▸ Material provided

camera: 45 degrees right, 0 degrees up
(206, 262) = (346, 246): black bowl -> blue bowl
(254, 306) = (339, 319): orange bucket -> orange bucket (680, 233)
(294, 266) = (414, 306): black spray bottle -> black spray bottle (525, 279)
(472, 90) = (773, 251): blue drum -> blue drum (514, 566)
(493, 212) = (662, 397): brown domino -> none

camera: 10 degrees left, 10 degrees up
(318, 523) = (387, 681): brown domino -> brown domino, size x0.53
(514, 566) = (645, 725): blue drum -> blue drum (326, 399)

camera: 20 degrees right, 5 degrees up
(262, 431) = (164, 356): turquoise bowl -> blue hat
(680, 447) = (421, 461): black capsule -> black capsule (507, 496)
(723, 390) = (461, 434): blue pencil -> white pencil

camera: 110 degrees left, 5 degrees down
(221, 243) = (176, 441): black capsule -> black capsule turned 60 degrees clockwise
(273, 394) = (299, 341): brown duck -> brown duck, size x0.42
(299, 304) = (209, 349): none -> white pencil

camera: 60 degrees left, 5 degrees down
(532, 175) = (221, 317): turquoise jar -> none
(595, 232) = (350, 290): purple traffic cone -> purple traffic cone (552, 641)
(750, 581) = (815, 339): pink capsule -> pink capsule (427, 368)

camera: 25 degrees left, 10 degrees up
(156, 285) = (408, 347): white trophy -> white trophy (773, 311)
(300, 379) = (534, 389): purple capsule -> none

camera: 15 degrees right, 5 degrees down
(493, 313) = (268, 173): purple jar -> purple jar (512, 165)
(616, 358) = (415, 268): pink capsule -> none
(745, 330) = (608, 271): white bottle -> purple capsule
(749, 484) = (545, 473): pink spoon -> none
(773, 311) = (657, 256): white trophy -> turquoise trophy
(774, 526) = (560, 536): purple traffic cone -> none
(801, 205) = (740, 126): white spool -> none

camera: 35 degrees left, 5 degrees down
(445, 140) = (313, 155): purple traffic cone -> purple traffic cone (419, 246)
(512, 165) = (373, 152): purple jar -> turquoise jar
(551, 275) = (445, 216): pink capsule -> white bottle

▸ Your objective
Print the material once more. Change nothing.

▸ Answer to the exercise
camera: 45 degrees right, 0 degrees up
(206, 262) = (346, 246): black bowl -> blue bowl
(254, 306) = (339, 319): orange bucket -> orange bucket (680, 233)
(294, 266) = (414, 306): black spray bottle -> black spray bottle (525, 279)
(472, 90) = (773, 251): blue drum -> blue drum (514, 566)
(493, 212) = (662, 397): brown domino -> none

camera: 10 degrees left, 10 degrees up
(318, 523) = (387, 681): brown domino -> brown domino, size x0.53
(514, 566) = (645, 725): blue drum -> blue drum (326, 399)

camera: 20 degrees right, 5 degrees up
(262, 431) = (164, 356): turquoise bowl -> blue hat
(680, 447) = (421, 461): black capsule -> black capsule (507, 496)
(723, 390) = (461, 434): blue pencil -> white pencil

camera: 110 degrees left, 5 degrees down
(221, 243) = (176, 441): black capsule -> black capsule turned 60 degrees clockwise
(273, 394) = (299, 341): brown duck -> brown duck, size x0.42
(299, 304) = (209, 349): none -> white pencil

camera: 60 degrees left, 5 degrees down
(532, 175) = (221, 317): turquoise jar -> none
(595, 232) = (350, 290): purple traffic cone -> purple traffic cone (552, 641)
(750, 581) = (815, 339): pink capsule -> pink capsule (427, 368)

camera: 25 degrees left, 10 degrees up
(156, 285) = (408, 347): white trophy -> white trophy (773, 311)
(300, 379) = (534, 389): purple capsule -> none

camera: 15 degrees right, 5 degrees down
(493, 313) = (268, 173): purple jar -> purple jar (512, 165)
(616, 358) = (415, 268): pink capsule -> none
(745, 330) = (608, 271): white bottle -> purple capsule
(749, 484) = (545, 473): pink spoon -> none
(773, 311) = (657, 256): white trophy -> turquoise trophy
(774, 526) = (560, 536): purple traffic cone -> none
(801, 205) = (740, 126): white spool -> none

camera: 35 degrees left, 5 degrees down
(445, 140) = (313, 155): purple traffic cone -> purple traffic cone (419, 246)
(512, 165) = (373, 152): purple jar -> turquoise jar
(551, 275) = (445, 216): pink capsule -> white bottle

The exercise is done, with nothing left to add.